* **Data under study**
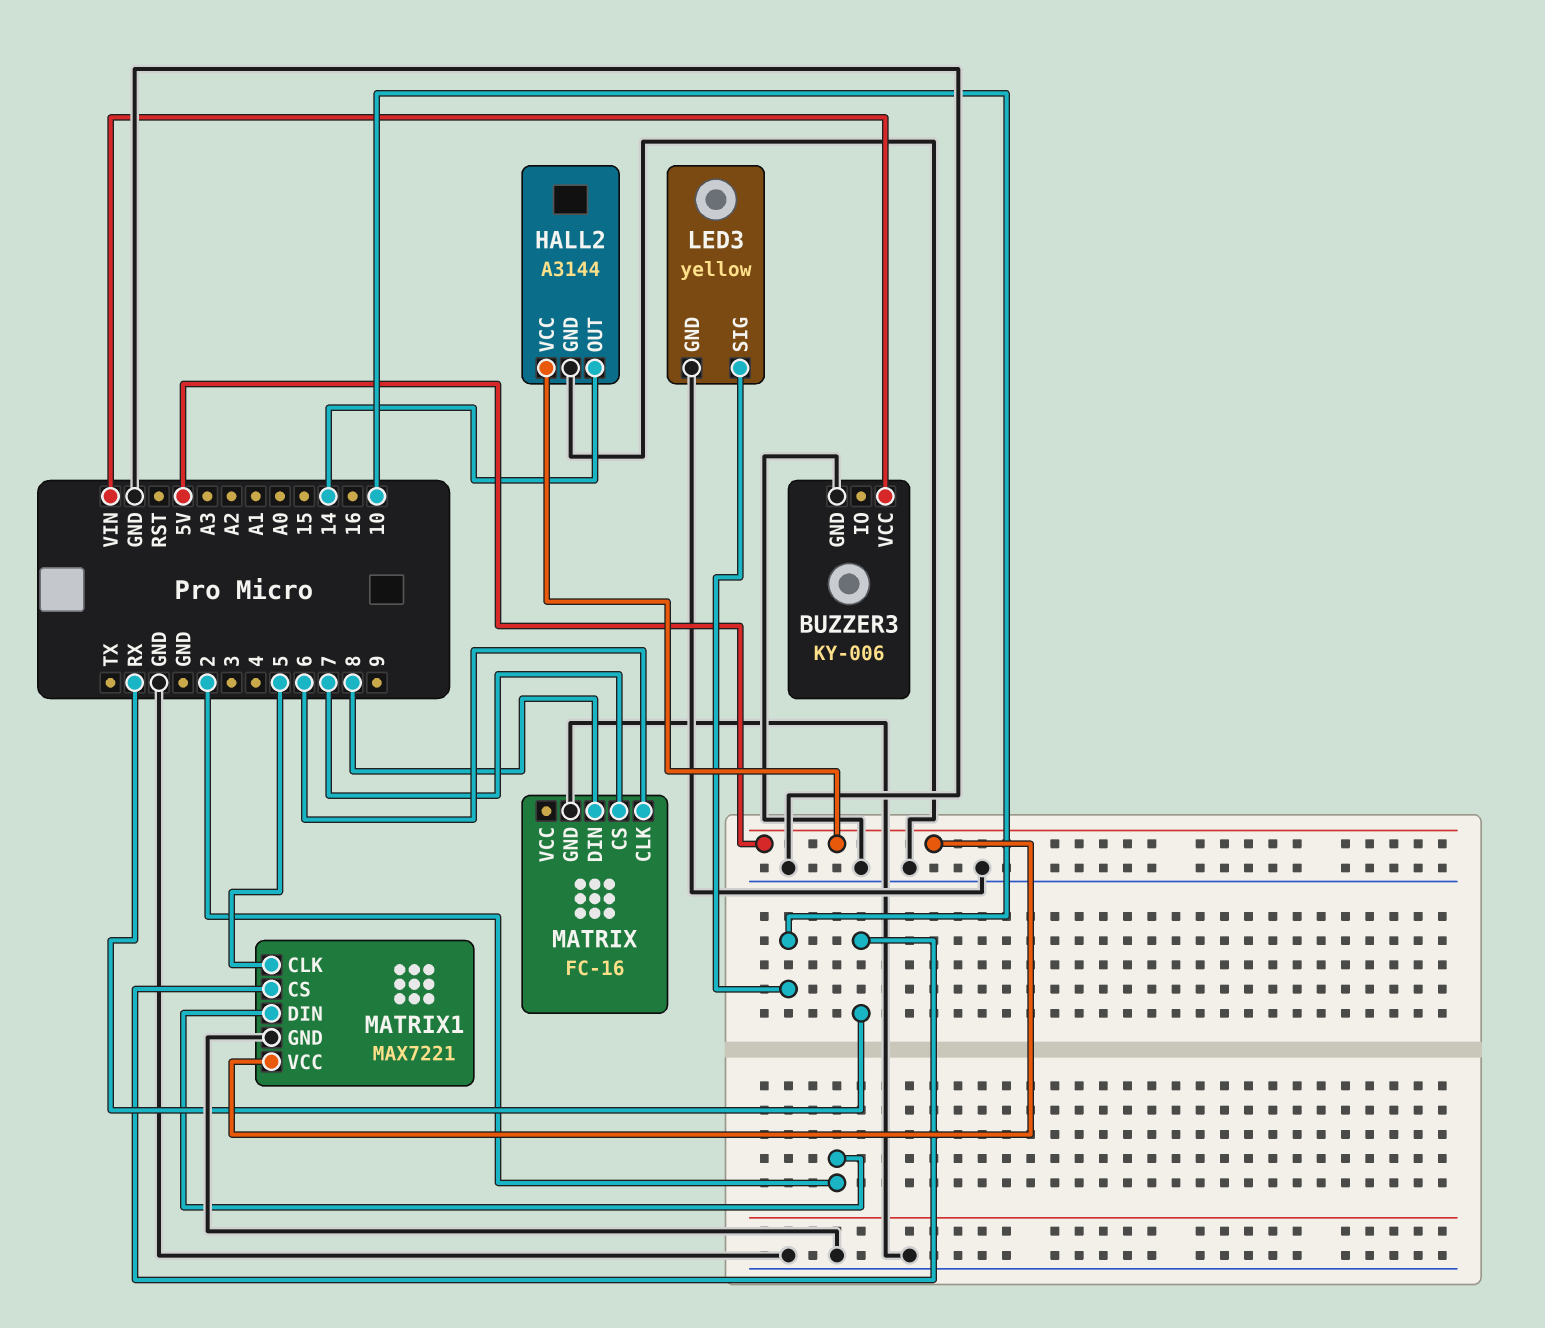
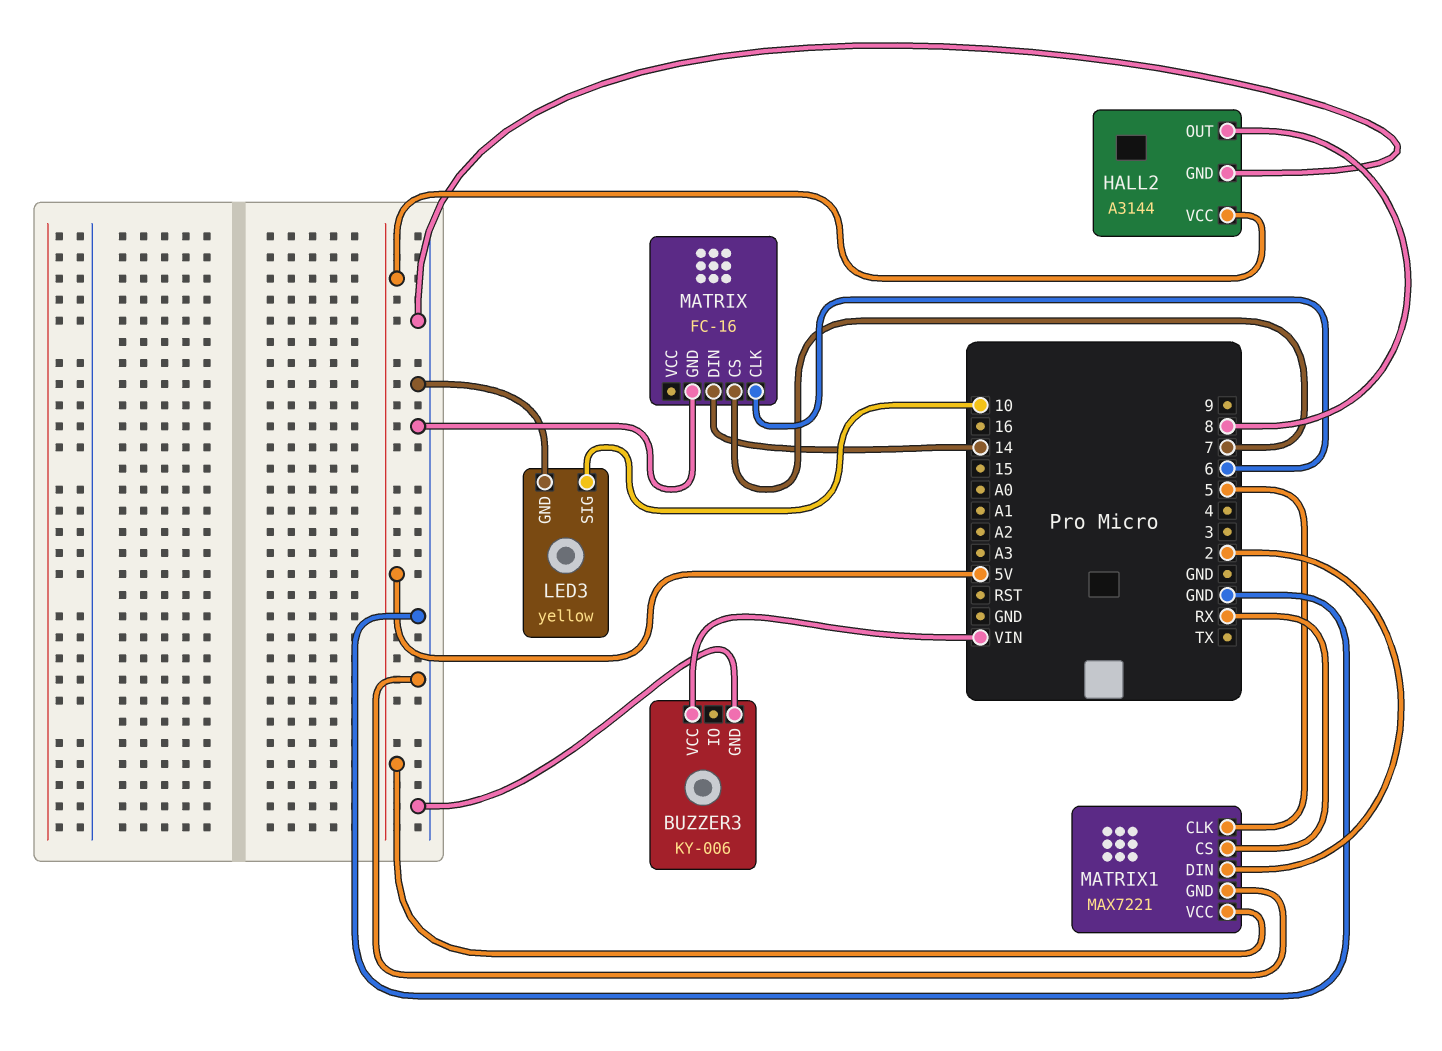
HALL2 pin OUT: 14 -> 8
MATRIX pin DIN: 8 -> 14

--

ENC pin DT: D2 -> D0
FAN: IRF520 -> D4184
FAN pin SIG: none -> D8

* **What is expected**
Looking at the data above, write out exactly the lines that start at the one containing "ENC pin DT: D2 -> D0" and end at the one containing "FAN pin SIG: none -> D8"; include both and nothing beyond.

* **Completed task**
ENC pin DT: D2 -> D0
FAN: IRF520 -> D4184
FAN pin SIG: none -> D8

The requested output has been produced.